* _Your goal_:
Both the line containing "POT pin GND: GND -> none" and the line containing "GPS pin RX: 11 -> A3" belong to the span. Output exactly that span from the listing below, and nothing outside it.

* _Provided records_:
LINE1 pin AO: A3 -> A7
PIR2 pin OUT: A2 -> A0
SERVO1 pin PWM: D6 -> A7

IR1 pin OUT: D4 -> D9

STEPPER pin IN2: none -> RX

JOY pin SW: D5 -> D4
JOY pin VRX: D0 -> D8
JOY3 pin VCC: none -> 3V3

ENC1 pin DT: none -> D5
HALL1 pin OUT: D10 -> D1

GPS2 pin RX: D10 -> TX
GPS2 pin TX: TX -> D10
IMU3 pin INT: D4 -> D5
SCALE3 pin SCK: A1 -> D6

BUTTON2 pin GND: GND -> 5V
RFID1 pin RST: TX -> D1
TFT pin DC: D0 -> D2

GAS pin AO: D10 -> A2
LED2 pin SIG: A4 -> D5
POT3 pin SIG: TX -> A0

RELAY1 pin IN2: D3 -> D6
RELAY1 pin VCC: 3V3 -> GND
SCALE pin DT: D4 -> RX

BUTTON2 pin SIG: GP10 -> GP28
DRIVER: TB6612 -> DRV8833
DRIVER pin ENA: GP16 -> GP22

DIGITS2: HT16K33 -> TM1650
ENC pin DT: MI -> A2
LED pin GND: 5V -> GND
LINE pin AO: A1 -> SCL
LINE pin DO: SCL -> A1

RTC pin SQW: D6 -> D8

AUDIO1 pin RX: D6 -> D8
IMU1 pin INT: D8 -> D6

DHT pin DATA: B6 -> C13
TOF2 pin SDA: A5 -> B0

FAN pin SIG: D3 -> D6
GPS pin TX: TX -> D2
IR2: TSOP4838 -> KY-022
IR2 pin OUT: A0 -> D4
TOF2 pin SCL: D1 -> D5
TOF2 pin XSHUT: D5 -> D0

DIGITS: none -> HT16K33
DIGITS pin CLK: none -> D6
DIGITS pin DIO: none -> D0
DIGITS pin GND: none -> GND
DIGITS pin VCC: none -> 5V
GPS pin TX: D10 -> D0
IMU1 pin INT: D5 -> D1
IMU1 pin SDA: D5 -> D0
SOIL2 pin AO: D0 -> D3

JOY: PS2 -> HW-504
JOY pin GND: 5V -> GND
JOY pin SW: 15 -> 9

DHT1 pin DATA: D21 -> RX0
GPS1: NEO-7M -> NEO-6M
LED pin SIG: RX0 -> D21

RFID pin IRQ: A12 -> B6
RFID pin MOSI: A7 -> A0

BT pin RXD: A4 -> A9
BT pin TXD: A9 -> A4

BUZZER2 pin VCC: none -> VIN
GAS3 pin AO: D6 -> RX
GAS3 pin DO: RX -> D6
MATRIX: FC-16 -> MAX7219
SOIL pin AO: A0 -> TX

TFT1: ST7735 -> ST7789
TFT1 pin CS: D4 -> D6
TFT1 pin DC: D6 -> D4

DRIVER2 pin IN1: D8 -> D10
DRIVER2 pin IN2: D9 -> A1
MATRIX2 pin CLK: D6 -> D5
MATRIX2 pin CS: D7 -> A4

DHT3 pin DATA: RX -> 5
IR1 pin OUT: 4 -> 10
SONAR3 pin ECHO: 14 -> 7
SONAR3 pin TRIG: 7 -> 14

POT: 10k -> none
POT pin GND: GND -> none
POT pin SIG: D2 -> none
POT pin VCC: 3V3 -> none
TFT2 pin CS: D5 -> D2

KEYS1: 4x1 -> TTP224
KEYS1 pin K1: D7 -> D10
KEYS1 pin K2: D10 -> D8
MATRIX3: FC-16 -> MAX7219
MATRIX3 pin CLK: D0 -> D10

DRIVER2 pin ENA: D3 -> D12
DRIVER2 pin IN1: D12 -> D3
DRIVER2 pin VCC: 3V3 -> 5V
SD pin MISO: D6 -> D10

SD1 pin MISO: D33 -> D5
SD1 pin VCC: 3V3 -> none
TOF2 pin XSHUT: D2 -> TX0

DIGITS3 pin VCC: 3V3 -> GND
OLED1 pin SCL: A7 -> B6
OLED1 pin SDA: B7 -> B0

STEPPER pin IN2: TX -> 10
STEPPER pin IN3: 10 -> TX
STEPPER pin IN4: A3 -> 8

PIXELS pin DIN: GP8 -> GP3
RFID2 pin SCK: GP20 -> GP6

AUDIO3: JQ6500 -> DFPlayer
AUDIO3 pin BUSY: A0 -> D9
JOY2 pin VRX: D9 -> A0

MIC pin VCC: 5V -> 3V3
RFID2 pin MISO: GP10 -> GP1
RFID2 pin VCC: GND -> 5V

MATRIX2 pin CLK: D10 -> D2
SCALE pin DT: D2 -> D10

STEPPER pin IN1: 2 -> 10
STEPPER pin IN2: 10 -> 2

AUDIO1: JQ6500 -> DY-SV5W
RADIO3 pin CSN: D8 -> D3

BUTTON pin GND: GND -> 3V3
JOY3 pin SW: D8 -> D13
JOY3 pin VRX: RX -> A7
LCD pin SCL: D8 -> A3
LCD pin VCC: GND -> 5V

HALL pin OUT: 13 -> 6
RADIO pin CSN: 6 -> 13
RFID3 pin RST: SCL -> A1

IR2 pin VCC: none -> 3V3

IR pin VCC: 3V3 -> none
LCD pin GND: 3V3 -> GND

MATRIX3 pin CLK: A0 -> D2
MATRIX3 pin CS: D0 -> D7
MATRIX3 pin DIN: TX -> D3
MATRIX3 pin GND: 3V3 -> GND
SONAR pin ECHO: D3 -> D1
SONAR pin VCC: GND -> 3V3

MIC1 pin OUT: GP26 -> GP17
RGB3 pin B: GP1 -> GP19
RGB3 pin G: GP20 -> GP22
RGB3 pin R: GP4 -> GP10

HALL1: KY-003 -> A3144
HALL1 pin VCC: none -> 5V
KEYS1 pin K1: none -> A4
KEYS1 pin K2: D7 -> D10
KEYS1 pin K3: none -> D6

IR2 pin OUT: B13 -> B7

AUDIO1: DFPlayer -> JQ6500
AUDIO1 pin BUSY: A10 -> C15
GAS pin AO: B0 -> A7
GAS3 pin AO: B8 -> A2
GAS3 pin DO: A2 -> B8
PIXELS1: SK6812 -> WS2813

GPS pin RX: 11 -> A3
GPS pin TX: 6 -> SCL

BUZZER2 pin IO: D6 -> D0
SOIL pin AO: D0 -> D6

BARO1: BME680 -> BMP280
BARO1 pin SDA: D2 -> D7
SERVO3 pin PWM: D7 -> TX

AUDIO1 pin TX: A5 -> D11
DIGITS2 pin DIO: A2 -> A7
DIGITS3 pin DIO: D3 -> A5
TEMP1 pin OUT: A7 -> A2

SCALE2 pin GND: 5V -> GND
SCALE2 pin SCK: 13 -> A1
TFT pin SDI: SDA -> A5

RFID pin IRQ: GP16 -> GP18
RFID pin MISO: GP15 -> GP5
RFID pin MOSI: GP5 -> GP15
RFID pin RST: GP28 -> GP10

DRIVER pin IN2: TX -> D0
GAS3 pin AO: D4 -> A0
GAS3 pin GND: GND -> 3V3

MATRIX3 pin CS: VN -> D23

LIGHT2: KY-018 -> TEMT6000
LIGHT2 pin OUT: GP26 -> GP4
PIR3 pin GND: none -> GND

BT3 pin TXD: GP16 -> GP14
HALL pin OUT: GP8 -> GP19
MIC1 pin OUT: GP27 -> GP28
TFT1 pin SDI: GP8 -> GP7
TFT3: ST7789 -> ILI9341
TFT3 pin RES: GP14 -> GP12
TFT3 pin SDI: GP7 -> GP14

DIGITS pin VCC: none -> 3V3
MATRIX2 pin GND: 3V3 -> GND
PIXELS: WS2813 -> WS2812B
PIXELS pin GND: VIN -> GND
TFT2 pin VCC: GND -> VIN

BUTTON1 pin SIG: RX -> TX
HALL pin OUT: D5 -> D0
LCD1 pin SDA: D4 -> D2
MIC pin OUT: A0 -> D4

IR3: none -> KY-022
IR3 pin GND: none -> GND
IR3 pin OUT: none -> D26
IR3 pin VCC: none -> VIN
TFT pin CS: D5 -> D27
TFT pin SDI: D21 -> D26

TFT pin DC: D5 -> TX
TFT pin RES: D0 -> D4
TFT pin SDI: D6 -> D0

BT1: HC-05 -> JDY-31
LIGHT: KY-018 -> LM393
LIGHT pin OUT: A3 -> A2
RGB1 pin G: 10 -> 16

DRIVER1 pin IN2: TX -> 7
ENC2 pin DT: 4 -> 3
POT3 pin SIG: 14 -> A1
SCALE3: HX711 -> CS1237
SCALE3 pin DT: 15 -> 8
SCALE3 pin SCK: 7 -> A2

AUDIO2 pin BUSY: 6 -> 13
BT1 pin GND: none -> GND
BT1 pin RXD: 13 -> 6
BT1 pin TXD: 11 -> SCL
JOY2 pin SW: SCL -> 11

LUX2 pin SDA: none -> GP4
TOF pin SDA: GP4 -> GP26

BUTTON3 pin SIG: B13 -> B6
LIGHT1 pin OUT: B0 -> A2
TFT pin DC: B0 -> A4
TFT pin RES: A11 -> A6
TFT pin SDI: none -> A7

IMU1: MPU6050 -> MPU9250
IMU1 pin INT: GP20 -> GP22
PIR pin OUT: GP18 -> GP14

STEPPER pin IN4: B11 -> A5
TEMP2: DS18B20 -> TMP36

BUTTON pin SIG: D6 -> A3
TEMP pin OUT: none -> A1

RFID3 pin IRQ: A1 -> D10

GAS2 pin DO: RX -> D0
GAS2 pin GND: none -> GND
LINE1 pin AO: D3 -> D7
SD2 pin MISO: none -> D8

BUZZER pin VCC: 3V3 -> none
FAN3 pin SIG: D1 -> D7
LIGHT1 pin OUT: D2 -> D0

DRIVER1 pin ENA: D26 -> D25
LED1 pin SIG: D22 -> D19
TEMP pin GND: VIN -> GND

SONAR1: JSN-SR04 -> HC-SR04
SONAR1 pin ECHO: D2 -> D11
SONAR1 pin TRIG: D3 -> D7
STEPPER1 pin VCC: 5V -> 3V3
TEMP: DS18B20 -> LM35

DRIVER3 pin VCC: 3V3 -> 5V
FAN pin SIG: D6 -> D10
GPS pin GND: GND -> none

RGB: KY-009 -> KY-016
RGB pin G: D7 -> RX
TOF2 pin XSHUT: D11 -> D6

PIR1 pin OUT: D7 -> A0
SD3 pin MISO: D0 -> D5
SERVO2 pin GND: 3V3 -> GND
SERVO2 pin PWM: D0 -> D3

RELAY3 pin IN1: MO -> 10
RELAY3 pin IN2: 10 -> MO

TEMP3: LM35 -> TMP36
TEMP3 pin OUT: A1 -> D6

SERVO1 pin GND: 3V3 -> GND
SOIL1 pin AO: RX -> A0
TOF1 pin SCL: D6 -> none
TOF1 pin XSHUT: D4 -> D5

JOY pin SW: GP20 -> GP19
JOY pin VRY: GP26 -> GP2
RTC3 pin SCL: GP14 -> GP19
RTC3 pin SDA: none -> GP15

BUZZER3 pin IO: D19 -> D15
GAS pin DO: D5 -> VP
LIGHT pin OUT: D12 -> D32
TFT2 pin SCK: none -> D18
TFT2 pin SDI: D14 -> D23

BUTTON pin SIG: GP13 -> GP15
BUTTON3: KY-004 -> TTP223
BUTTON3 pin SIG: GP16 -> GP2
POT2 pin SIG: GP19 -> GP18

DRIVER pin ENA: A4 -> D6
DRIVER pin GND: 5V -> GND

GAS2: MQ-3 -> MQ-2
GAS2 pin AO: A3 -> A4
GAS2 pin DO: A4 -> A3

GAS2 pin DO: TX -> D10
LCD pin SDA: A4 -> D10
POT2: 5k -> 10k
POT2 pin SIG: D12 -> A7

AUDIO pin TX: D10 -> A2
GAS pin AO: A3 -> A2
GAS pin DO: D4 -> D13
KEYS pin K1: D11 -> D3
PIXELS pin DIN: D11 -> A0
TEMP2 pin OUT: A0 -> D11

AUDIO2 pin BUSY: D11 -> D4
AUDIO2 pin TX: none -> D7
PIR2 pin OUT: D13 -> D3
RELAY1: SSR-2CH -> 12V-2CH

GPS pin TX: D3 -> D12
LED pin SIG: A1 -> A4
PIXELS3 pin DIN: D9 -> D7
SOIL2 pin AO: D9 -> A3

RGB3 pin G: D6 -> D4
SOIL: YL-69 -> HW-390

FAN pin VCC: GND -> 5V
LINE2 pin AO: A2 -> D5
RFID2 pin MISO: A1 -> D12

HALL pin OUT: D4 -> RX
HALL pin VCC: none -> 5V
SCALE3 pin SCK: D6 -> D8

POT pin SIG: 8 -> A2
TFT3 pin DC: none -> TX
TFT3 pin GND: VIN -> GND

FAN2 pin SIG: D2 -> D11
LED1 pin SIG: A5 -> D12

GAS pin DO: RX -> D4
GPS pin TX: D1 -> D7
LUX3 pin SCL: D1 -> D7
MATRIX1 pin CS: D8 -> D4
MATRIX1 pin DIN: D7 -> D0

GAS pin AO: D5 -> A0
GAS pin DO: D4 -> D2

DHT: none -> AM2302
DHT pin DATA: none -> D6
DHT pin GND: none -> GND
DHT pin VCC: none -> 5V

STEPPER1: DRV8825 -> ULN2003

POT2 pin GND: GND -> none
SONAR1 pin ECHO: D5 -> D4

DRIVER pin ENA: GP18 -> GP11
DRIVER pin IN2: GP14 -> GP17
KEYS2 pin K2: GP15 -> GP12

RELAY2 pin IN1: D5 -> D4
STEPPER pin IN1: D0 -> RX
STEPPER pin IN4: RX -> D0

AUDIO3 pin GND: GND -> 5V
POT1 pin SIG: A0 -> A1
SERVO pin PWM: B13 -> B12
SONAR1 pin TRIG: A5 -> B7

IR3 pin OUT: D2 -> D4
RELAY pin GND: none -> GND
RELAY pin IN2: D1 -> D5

* _Answer for this exercise_:
POT pin GND: GND -> none
POT pin SIG: D2 -> none
POT pin VCC: 3V3 -> none
TFT2 pin CS: D5 -> D2

KEYS1: 4x1 -> TTP224
KEYS1 pin K1: D7 -> D10
KEYS1 pin K2: D10 -> D8
MATRIX3: FC-16 -> MAX7219
MATRIX3 pin CLK: D0 -> D10

DRIVER2 pin ENA: D3 -> D12
DRIVER2 pin IN1: D12 -> D3
DRIVER2 pin VCC: 3V3 -> 5V
SD pin MISO: D6 -> D10

SD1 pin MISO: D33 -> D5
SD1 pin VCC: 3V3 -> none
TOF2 pin XSHUT: D2 -> TX0

DIGITS3 pin VCC: 3V3 -> GND
OLED1 pin SCL: A7 -> B6
OLED1 pin SDA: B7 -> B0

STEPPER pin IN2: TX -> 10
STEPPER pin IN3: 10 -> TX
STEPPER pin IN4: A3 -> 8

PIXELS pin DIN: GP8 -> GP3
RFID2 pin SCK: GP20 -> GP6

AUDIO3: JQ6500 -> DFPlayer
AUDIO3 pin BUSY: A0 -> D9
JOY2 pin VRX: D9 -> A0

MIC pin VCC: 5V -> 3V3
RFID2 pin MISO: GP10 -> GP1
RFID2 pin VCC: GND -> 5V

MATRIX2 pin CLK: D10 -> D2
SCALE pin DT: D2 -> D10

STEPPER pin IN1: 2 -> 10
STEPPER pin IN2: 10 -> 2

AUDIO1: JQ6500 -> DY-SV5W
RADIO3 pin CSN: D8 -> D3

BUTTON pin GND: GND -> 3V3
JOY3 pin SW: D8 -> D13
JOY3 pin VRX: RX -> A7
LCD pin SCL: D8 -> A3
LCD pin VCC: GND -> 5V

HALL pin OUT: 13 -> 6
RADIO pin CSN: 6 -> 13
RFID3 pin RST: SCL -> A1

IR2 pin VCC: none -> 3V3

IR pin VCC: 3V3 -> none
LCD pin GND: 3V3 -> GND

MATRIX3 pin CLK: A0 -> D2
MATRIX3 pin CS: D0 -> D7
MATRIX3 pin DIN: TX -> D3
MATRIX3 pin GND: 3V3 -> GND
SONAR pin ECHO: D3 -> D1
SONAR pin VCC: GND -> 3V3

MIC1 pin OUT: GP26 -> GP17
RGB3 pin B: GP1 -> GP19
RGB3 pin G: GP20 -> GP22
RGB3 pin R: GP4 -> GP10

HALL1: KY-003 -> A3144
HALL1 pin VCC: none -> 5V
KEYS1 pin K1: none -> A4
KEYS1 pin K2: D7 -> D10
KEYS1 pin K3: none -> D6

IR2 pin OUT: B13 -> B7

AUDIO1: DFPlayer -> JQ6500
AUDIO1 pin BUSY: A10 -> C15
GAS pin AO: B0 -> A7
GAS3 pin AO: B8 -> A2
GAS3 pin DO: A2 -> B8
PIXELS1: SK6812 -> WS2813

GPS pin RX: 11 -> A3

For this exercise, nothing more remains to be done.